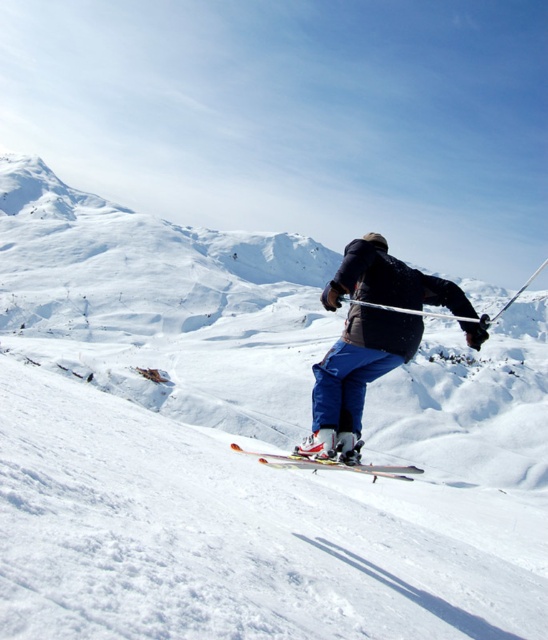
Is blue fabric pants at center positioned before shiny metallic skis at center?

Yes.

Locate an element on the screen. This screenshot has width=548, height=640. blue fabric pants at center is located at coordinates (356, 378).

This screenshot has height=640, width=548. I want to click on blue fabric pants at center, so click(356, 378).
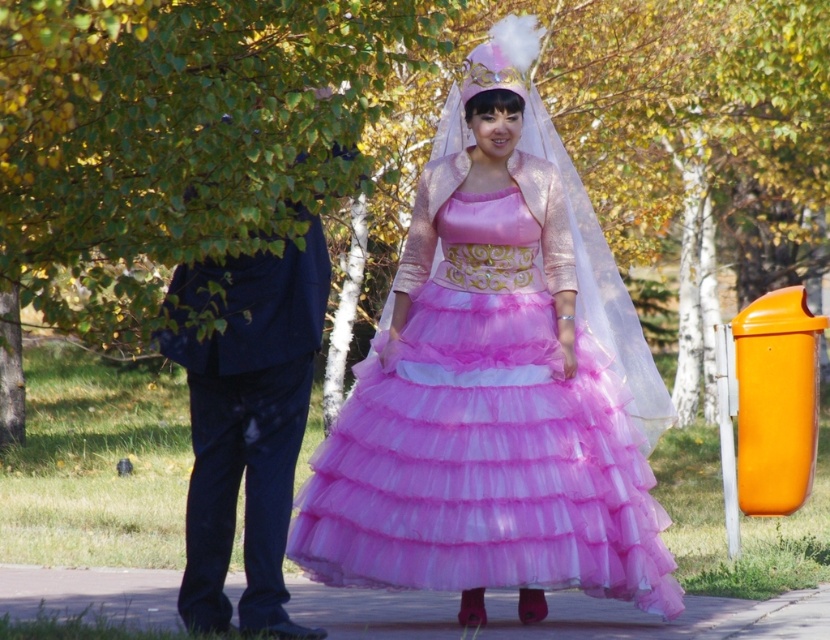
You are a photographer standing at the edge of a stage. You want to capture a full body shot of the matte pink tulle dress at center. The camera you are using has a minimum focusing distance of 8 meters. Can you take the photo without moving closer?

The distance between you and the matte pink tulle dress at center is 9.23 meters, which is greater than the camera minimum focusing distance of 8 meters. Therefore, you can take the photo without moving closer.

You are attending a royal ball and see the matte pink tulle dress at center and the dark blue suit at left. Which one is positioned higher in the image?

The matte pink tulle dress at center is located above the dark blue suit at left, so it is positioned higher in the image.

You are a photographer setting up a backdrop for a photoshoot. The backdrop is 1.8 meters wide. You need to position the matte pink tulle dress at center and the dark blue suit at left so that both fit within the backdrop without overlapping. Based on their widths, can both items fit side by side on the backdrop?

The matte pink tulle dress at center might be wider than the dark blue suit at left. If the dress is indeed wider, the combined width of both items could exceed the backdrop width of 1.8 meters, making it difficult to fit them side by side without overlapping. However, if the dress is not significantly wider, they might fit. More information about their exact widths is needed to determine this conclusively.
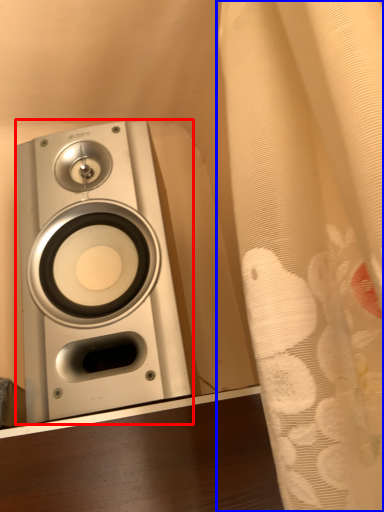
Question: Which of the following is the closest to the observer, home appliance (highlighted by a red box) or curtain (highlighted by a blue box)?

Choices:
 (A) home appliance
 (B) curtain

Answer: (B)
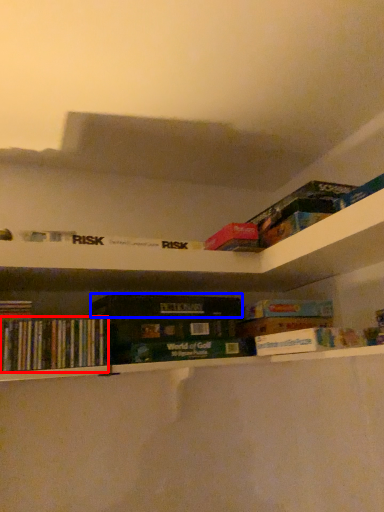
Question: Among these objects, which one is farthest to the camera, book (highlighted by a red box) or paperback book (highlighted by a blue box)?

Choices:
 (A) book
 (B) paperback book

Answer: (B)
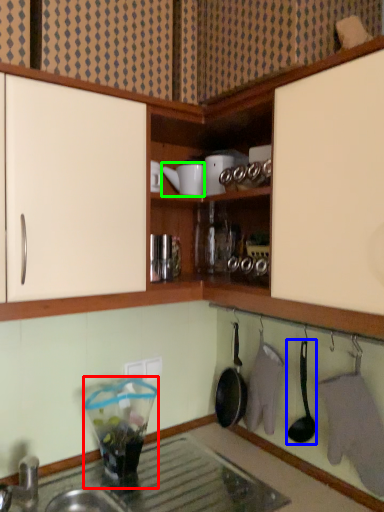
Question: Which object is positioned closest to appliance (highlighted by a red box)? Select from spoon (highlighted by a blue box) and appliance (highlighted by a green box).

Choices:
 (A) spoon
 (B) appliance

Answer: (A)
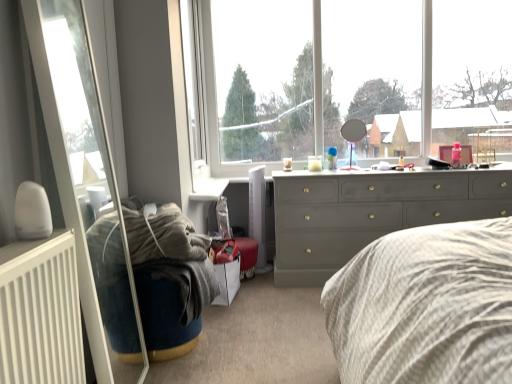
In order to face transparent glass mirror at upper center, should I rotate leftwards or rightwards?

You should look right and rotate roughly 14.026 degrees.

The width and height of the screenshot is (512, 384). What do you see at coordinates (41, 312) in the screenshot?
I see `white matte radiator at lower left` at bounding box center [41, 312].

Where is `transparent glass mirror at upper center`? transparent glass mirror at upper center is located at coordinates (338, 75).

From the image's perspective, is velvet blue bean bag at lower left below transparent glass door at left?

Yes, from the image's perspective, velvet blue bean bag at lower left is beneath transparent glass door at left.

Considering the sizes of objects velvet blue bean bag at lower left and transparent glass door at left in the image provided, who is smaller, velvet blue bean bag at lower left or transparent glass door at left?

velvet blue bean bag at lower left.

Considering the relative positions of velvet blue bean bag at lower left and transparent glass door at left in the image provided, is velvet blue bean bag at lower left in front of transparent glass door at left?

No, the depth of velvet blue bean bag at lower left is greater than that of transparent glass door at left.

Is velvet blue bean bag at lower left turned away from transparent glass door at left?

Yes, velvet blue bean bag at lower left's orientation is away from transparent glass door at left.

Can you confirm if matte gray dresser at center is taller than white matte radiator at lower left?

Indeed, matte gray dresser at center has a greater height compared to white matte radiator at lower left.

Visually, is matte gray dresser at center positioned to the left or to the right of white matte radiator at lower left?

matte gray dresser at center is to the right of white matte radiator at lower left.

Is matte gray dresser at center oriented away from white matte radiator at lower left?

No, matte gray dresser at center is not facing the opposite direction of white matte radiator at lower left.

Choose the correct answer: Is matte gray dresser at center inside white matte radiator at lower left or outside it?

**TASK GOAL:** Retype the whole listing above word for word, leaving out the pictures.

**SOLVED EXERCISE:**
Is blue fabric pants at center positioned before shiny metallic skis at center?

Yes.

Locate an element on the screen. This screenshot has width=548, height=640. blue fabric pants at center is located at coordinates (356, 378).

This screenshot has height=640, width=548. I want to click on blue fabric pants at center, so click(356, 378).
You are a photographer standing at the edge of a stage. You want to capture a full body shot of the matte pink tulle dress at center. The camera you are using has a minimum focusing distance of 8 meters. Can you take the photo without moving closer?

The distance between you and the matte pink tulle dress at center is 9.23 meters, which is greater than the camera minimum focusing distance of 8 meters. Therefore, you can take the photo without moving closer.

You are attending a royal ball and see the matte pink tulle dress at center and the dark blue suit at left. Which one is positioned higher in the image?

The matte pink tulle dress at center is located above the dark blue suit at left, so it is positioned higher in the image.

You are a photographer setting up a backdrop for a photoshoot. The backdrop is 1.8 meters wide. You need to position the matte pink tulle dress at center and the dark blue suit at left so that both fit within the backdrop without overlapping. Based on their widths, can both items fit side by side on the backdrop?

The matte pink tulle dress at center might be wider than the dark blue suit at left. If the dress is indeed wider, the combined width of both items could exceed the backdrop width of 1.8 meters, making it difficult to fit them side by side without overlapping. However, if the dress is not significantly wider, they might fit. More information about their exact widths is needed to determine this conclusively.
Question: Which of the following is the closest to the observer, home appliance (highlighted by a red box) or curtain (highlighted by a blue box)?

Choices:
 (A) home appliance
 (B) curtain

Answer: (B)
Question: Among these objects, which one is farthest to the camera, book (highlighted by a red box) or paperback book (highlighted by a blue box)?

Choices:
 (A) book
 (B) paperback book

Answer: (B)
Question: Which object is positioned closest to appliance (highlighted by a red box)? Select from spoon (highlighted by a blue box) and appliance (highlighted by a green box).

Choices:
 (A) spoon
 (B) appliance

Answer: (A)
In order to face transparent glass mirror at upper center, should I rotate leftwards or rightwards?

You should look right and rotate roughly 14.026 degrees.

The width and height of the screenshot is (512, 384). What do you see at coordinates (41, 312) in the screenshot?
I see `white matte radiator at lower left` at bounding box center [41, 312].

Where is `transparent glass mirror at upper center`? transparent glass mirror at upper center is located at coordinates (338, 75).

From the image's perspective, is velvet blue bean bag at lower left below transparent glass door at left?

Yes, from the image's perspective, velvet blue bean bag at lower left is beneath transparent glass door at left.

Considering the sizes of objects velvet blue bean bag at lower left and transparent glass door at left in the image provided, who is smaller, velvet blue bean bag at lower left or transparent glass door at left?

velvet blue bean bag at lower left.

Considering the relative positions of velvet blue bean bag at lower left and transparent glass door at left in the image provided, is velvet blue bean bag at lower left in front of transparent glass door at left?

No, the depth of velvet blue bean bag at lower left is greater than that of transparent glass door at left.

Is velvet blue bean bag at lower left turned away from transparent glass door at left?

Yes, velvet blue bean bag at lower left's orientation is away from transparent glass door at left.

Can you confirm if matte gray dresser at center is taller than white matte radiator at lower left?

Indeed, matte gray dresser at center has a greater height compared to white matte radiator at lower left.

Visually, is matte gray dresser at center positioned to the left or to the right of white matte radiator at lower left?

matte gray dresser at center is to the right of white matte radiator at lower left.

Is matte gray dresser at center oriented away from white matte radiator at lower left?

No, matte gray dresser at center is not facing the opposite direction of white matte radiator at lower left.

Choose the correct answer: Is matte gray dresser at center inside white matte radiator at lower left or outside it?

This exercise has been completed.